Problem details: State how many lines in the listing below hold the string "green"; nothing else is wanted.
[[ Material provided open ]]
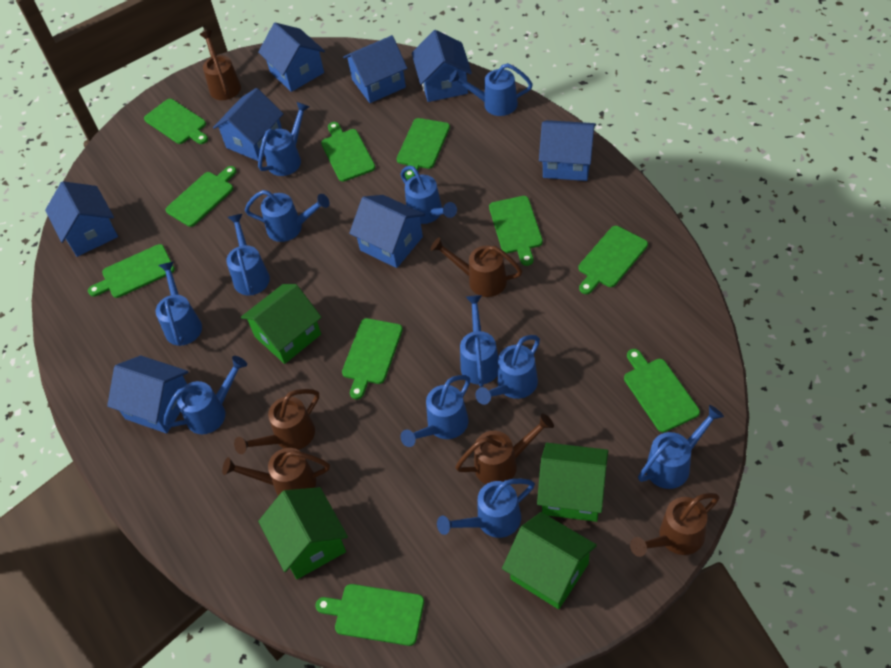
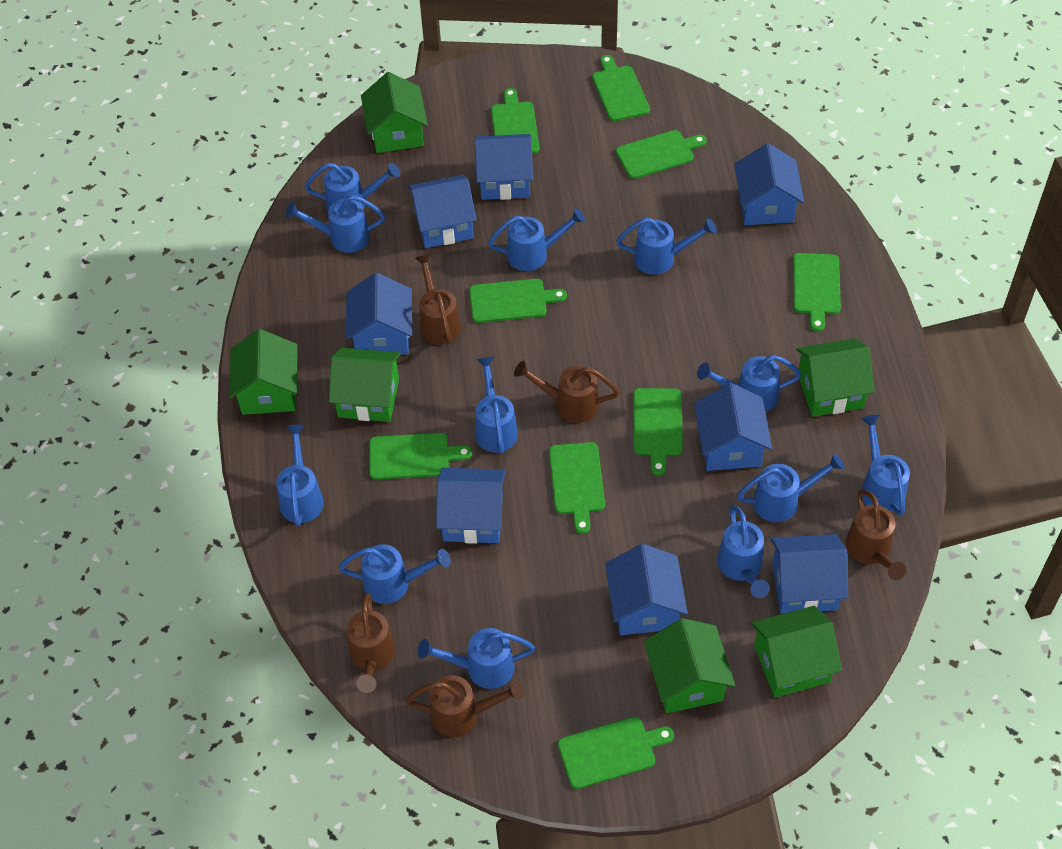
brown watering can: 6 -> 5
green cutting board: 10 -> 9
green house: 4 -> 6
[[ Material provided closed ]]
Result of the exercise: 2